• The records:
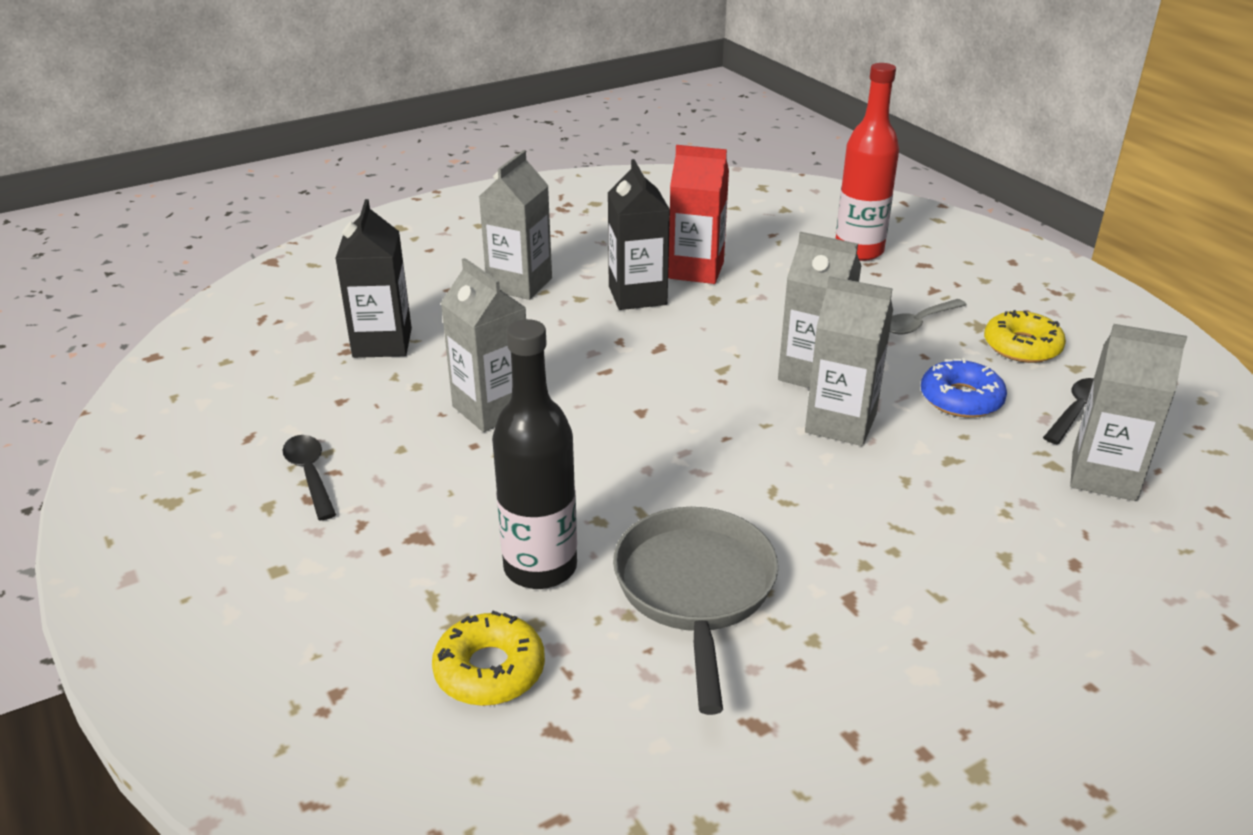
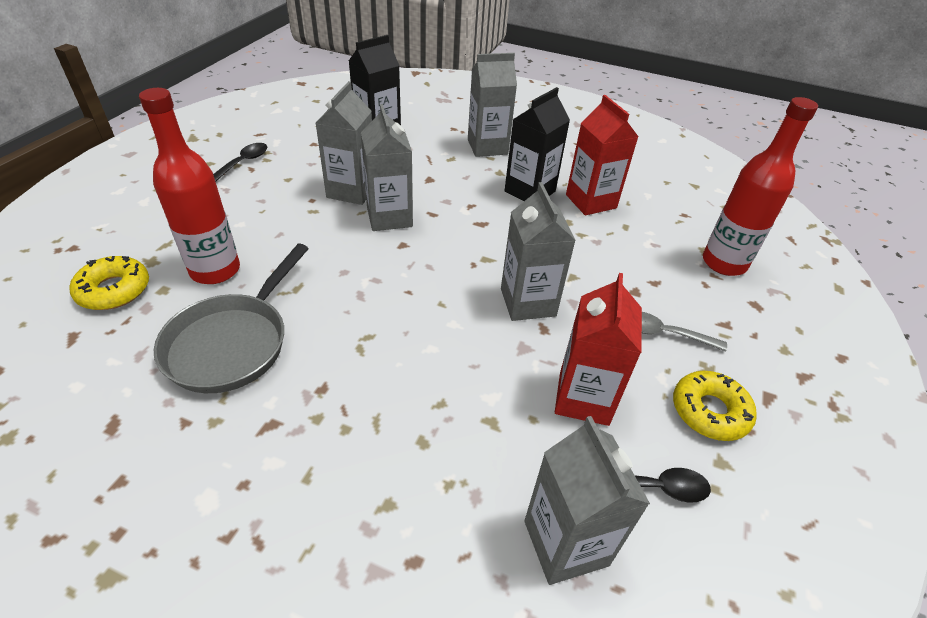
camera: 50 degrees right, 10 degrees up
(540, 567) = (215, 270): black bottle -> red bottle
(695, 591) = (232, 343): grey pan -> grey pan turned 150 degrees clockwise
(840, 423) = (479, 340): grey carton -> grey carton (389, 217)
(961, 399) = (583, 398): blue donut -> red carton

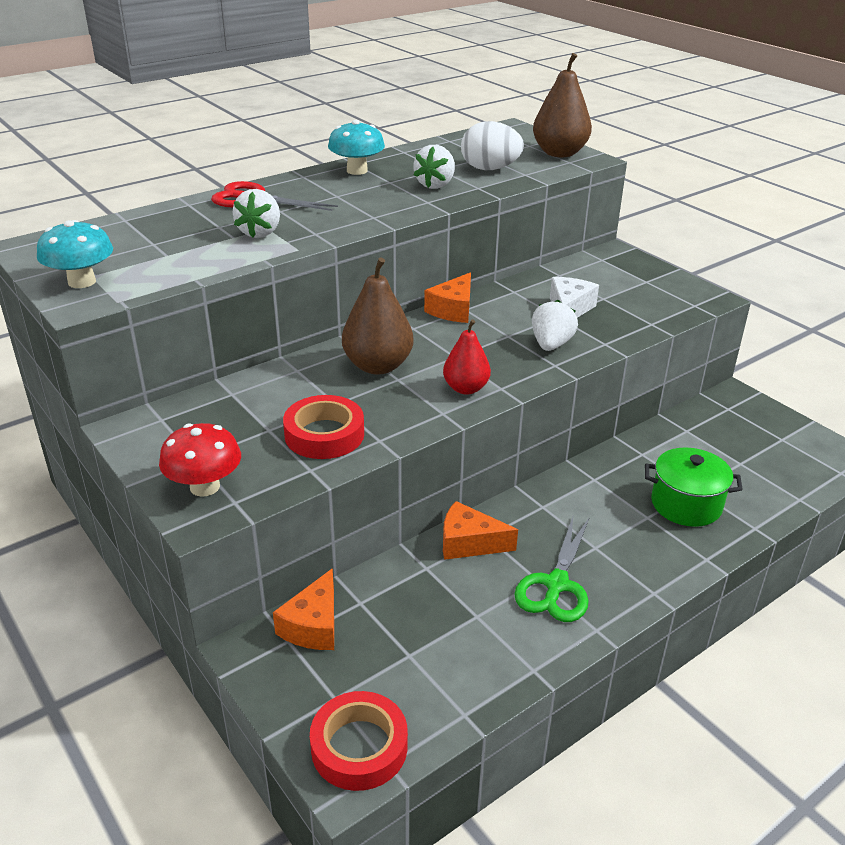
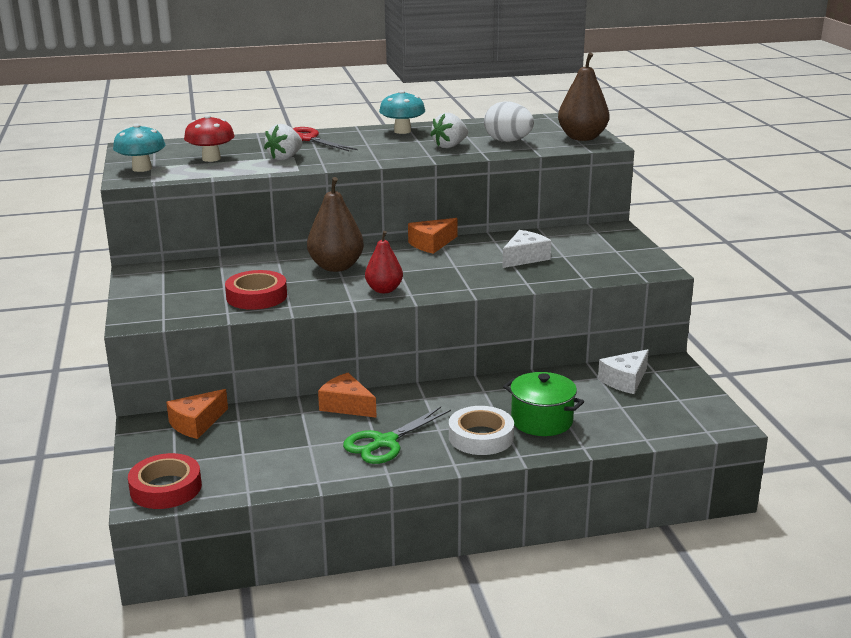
camera: 25 degrees right, 10 degrees down
(205, 486) = (153, 308): red mushroom -> red mushroom (211, 158)
(551, 345) = (481, 276): white strawberry -> none
(647, 545) = (481, 437): none -> white tape
(714, 428) = (625, 380): none -> white cheese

• Directions for this task: Please reproduce the entries above exactly, omitting every picture.

• Written answer:
camera: 50 degrees right, 10 degrees up
(540, 567) = (215, 270): black bottle -> red bottle
(695, 591) = (232, 343): grey pan -> grey pan turned 150 degrees clockwise
(840, 423) = (479, 340): grey carton -> grey carton (389, 217)
(961, 399) = (583, 398): blue donut -> red carton

camera: 25 degrees right, 10 degrees down
(205, 486) = (153, 308): red mushroom -> red mushroom (211, 158)
(551, 345) = (481, 276): white strawberry -> none
(647, 545) = (481, 437): none -> white tape
(714, 428) = (625, 380): none -> white cheese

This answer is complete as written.